Source material Block Start

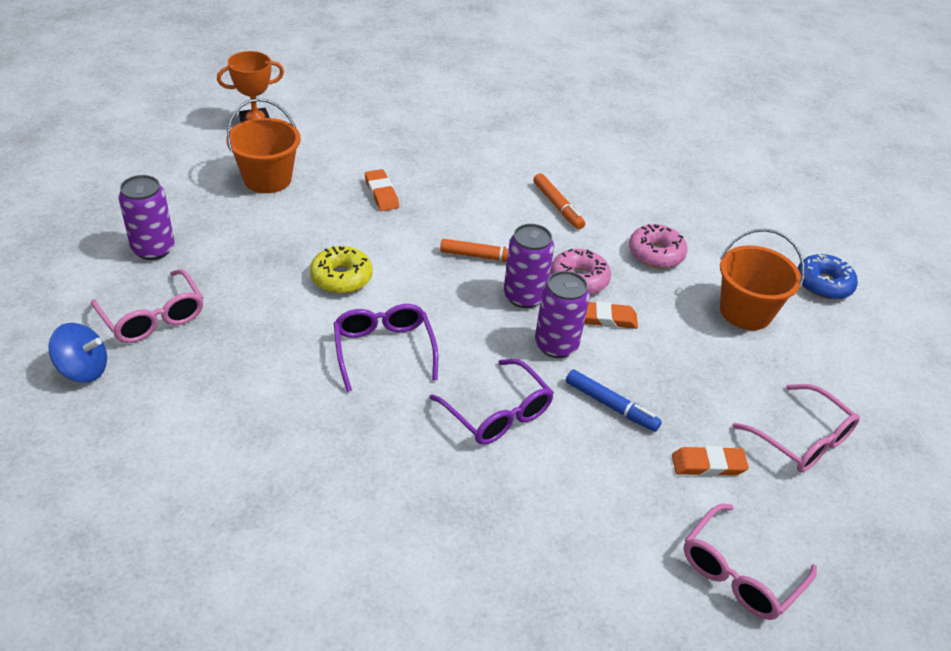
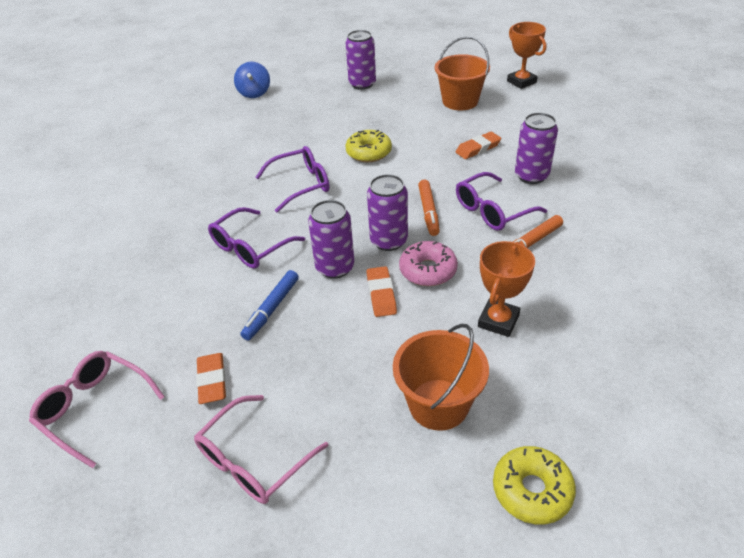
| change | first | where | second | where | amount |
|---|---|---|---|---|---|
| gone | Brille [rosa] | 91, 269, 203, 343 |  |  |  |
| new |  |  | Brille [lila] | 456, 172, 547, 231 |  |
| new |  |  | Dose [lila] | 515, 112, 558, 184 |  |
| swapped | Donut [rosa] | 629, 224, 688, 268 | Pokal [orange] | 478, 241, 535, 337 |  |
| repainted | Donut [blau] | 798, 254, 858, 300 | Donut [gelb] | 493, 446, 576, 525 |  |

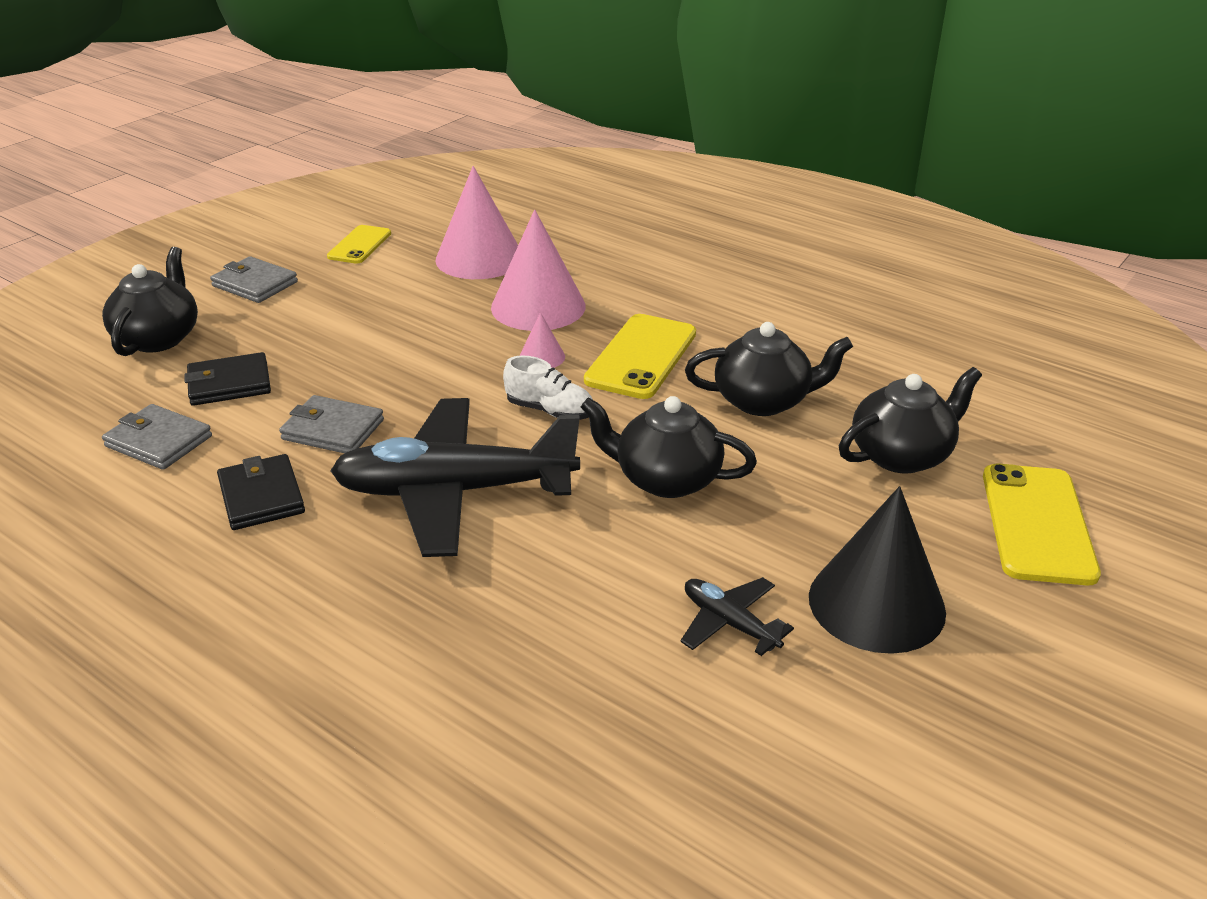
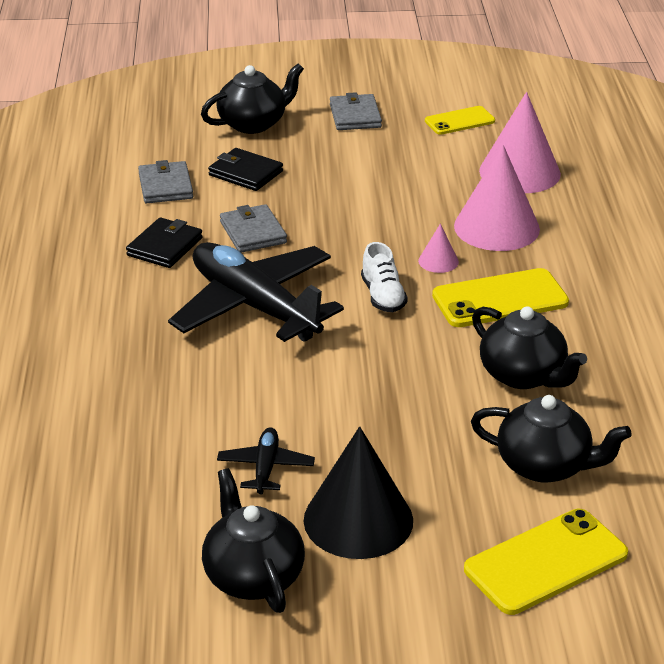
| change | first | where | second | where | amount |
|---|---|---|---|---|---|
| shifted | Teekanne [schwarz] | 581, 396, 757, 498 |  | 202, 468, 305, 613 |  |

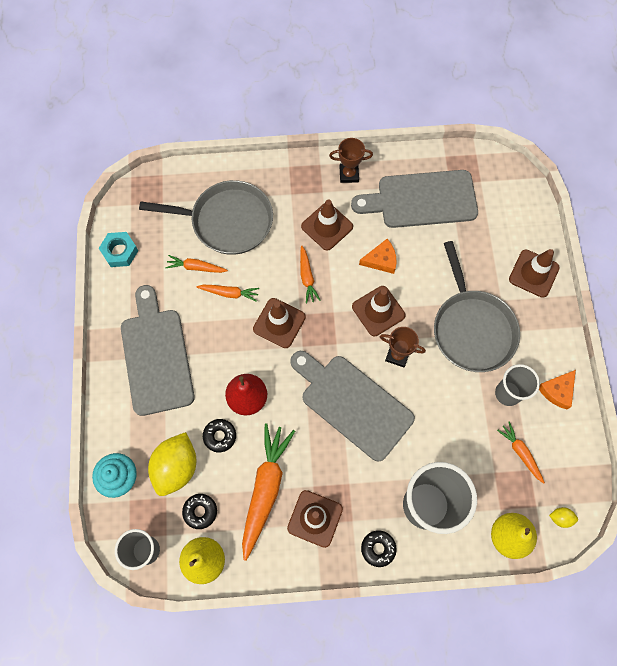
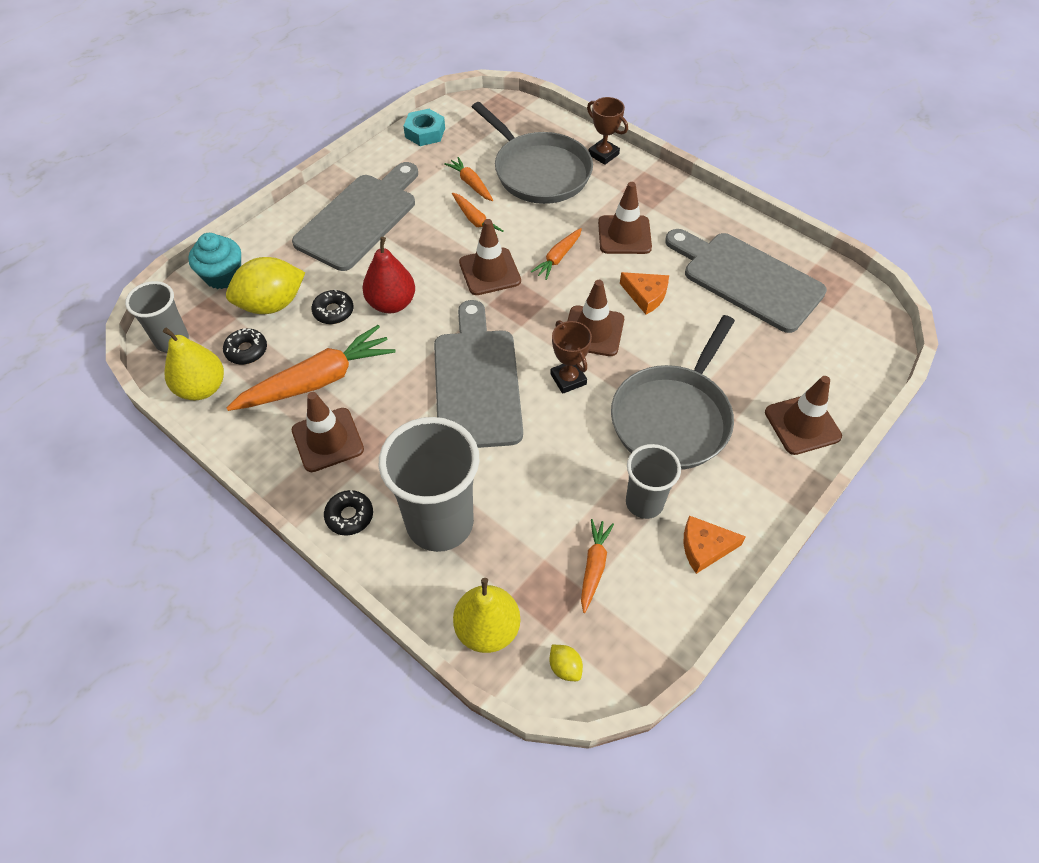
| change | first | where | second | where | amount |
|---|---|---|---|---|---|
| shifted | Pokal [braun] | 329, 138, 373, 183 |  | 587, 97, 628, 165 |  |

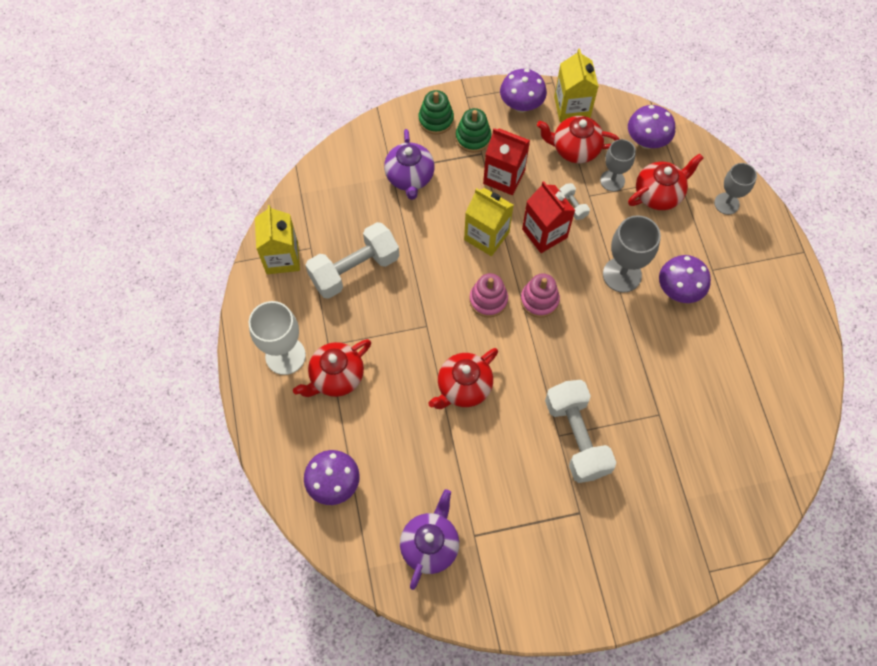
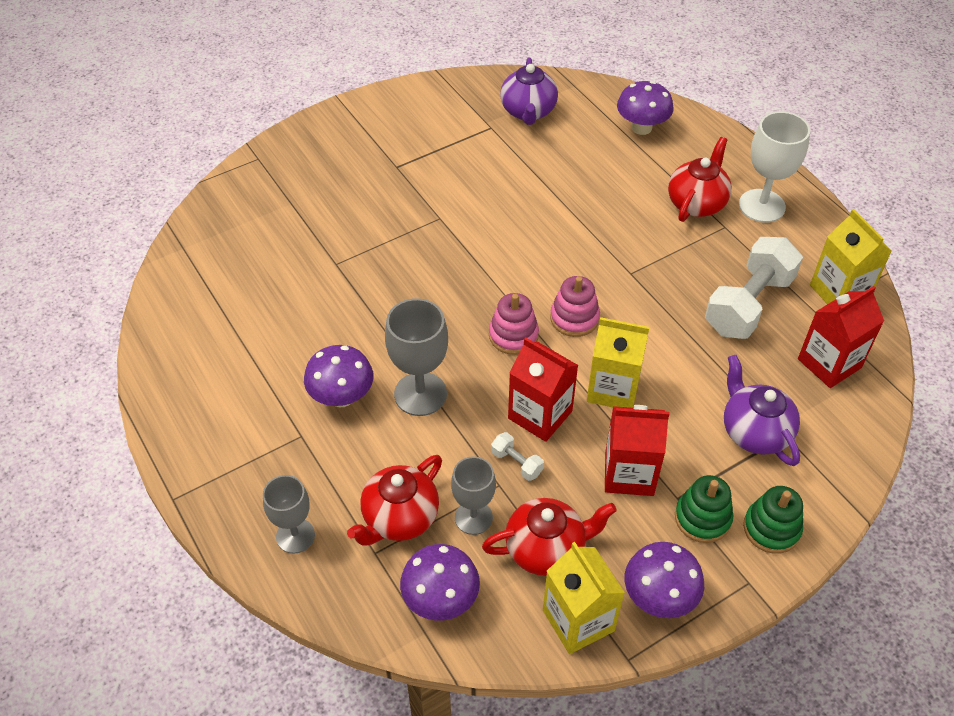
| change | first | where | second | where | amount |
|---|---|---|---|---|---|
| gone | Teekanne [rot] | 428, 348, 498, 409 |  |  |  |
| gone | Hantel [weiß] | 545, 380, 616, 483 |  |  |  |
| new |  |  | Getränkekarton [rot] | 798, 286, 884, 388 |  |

Source material Block End

■ **Task goal**
Could you output all the entries above exactly as written, leaving out the pictures?

■ **Written solution**
| change | first | where | second | where | amount |
|---|---|---|---|---|---|
| gone | Brille [rosa] | 91, 269, 203, 343 |  |  |  |
| new |  |  | Brille [lila] | 456, 172, 547, 231 |  |
| new |  |  | Dose [lila] | 515, 112, 558, 184 |  |
| swapped | Donut [rosa] | 629, 224, 688, 268 | Pokal [orange] | 478, 241, 535, 337 |  |
| repainted | Donut [blau] | 798, 254, 858, 300 | Donut [gelb] | 493, 446, 576, 525 |  |

| change | first | where | second | where | amount |
|---|---|---|---|---|---|
| shifted | Teekanne [schwarz] | 581, 396, 757, 498 |  | 202, 468, 305, 613 |  |

| change | first | where | second | where | amount |
|---|---|---|---|---|---|
| shifted | Pokal [braun] | 329, 138, 373, 183 |  | 587, 97, 628, 165 |  |

| change | first | where | second | where | amount |
|---|---|---|---|---|---|
| gone | Teekanne [rot] | 428, 348, 498, 409 |  |  |  |
| gone | Hantel [weiß] | 545, 380, 616, 483 |  |  |  |
| new |  |  | Getränkekarton [rot] | 798, 286, 884, 388 |  |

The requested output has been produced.